§ GIVEN DATA
★ ★ ★ ★
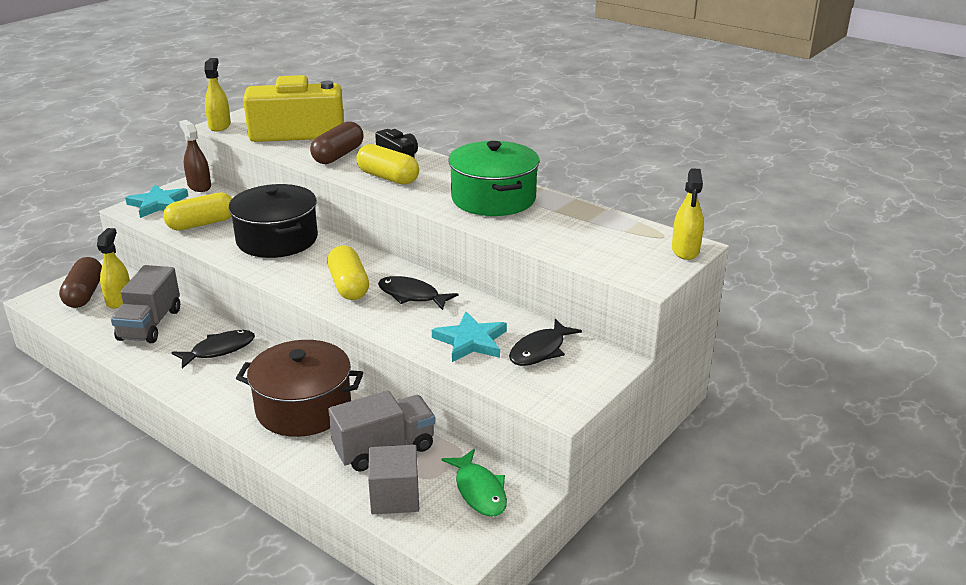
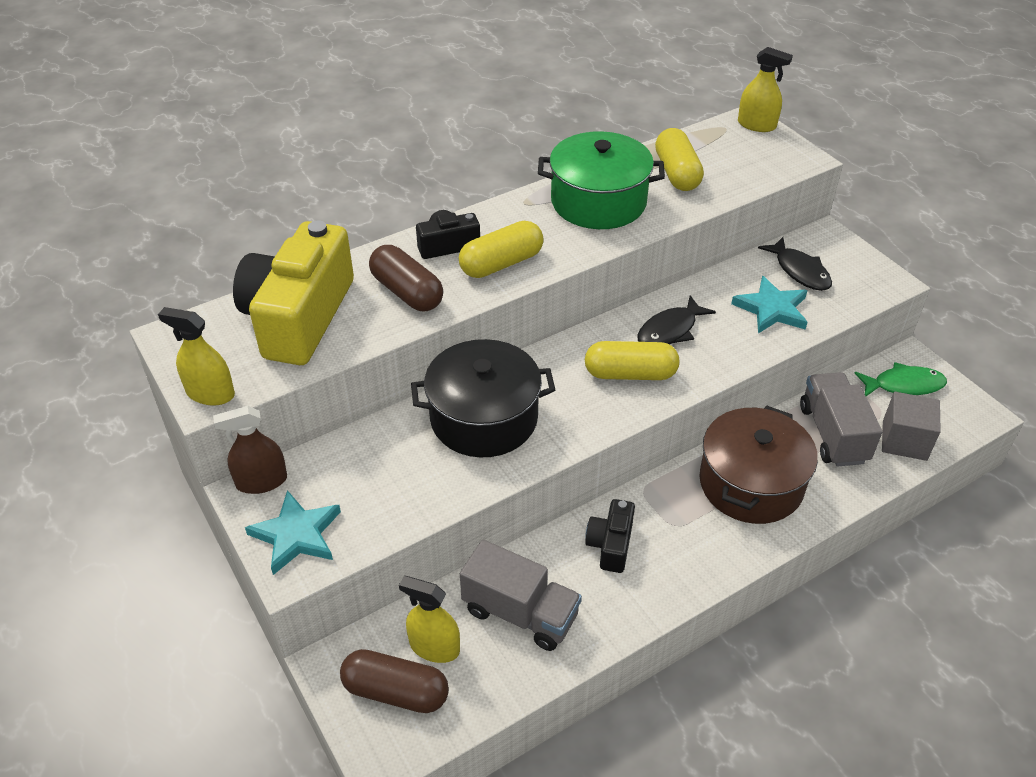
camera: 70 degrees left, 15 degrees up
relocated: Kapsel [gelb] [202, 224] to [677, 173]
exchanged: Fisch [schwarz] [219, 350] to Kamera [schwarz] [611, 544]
★ ★ ★ ★
§ EXERCISE REQUIREMENTS
Drop the pictures and copy the data exactly.

§ SOLUTION TO THE EXERCISE
camera: 70 degrees left, 15 degrees up
relocated: Kapsel [gelb] [202, 224] to [677, 173]
exchanged: Fisch [schwarz] [219, 350] to Kamera [schwarz] [611, 544]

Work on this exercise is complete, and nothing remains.